- What the task asks: Pick out every line in the data below that contains the word "shirt" and copy each one in full.

- Data records:
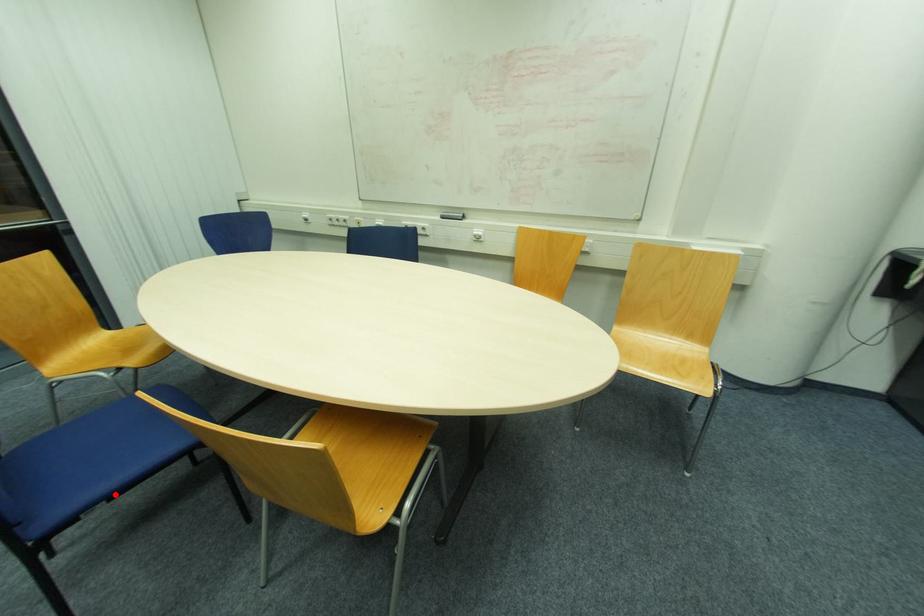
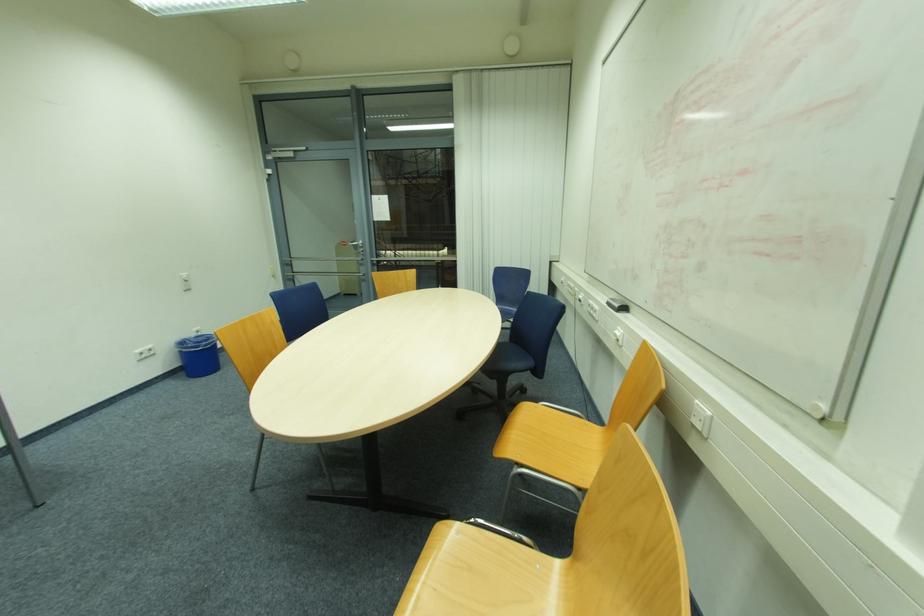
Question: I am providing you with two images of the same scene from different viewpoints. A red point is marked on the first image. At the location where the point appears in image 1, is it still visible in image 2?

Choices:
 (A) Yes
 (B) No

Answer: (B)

==

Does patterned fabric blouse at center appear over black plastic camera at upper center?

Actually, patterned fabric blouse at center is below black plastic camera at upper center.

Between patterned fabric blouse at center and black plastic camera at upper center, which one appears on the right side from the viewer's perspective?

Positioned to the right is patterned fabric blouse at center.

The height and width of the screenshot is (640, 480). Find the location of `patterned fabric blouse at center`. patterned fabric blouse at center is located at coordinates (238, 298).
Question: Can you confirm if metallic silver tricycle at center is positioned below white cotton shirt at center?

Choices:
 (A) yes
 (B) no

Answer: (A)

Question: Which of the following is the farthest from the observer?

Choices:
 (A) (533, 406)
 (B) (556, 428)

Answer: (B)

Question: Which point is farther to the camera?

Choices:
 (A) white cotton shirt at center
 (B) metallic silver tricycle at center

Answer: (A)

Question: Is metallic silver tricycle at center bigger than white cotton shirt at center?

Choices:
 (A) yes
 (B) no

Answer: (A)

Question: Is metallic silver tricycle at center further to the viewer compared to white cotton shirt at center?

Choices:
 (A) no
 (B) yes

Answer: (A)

- Finished answer:
Question: Can you confirm if metallic silver tricycle at center is positioned below white cotton shirt at center?
 (A) white cotton shirt at center
Question: Is metallic silver tricycle at center bigger than white cotton shirt at center?
Question: Is metallic silver tricycle at center further to the viewer compared to white cotton shirt at center?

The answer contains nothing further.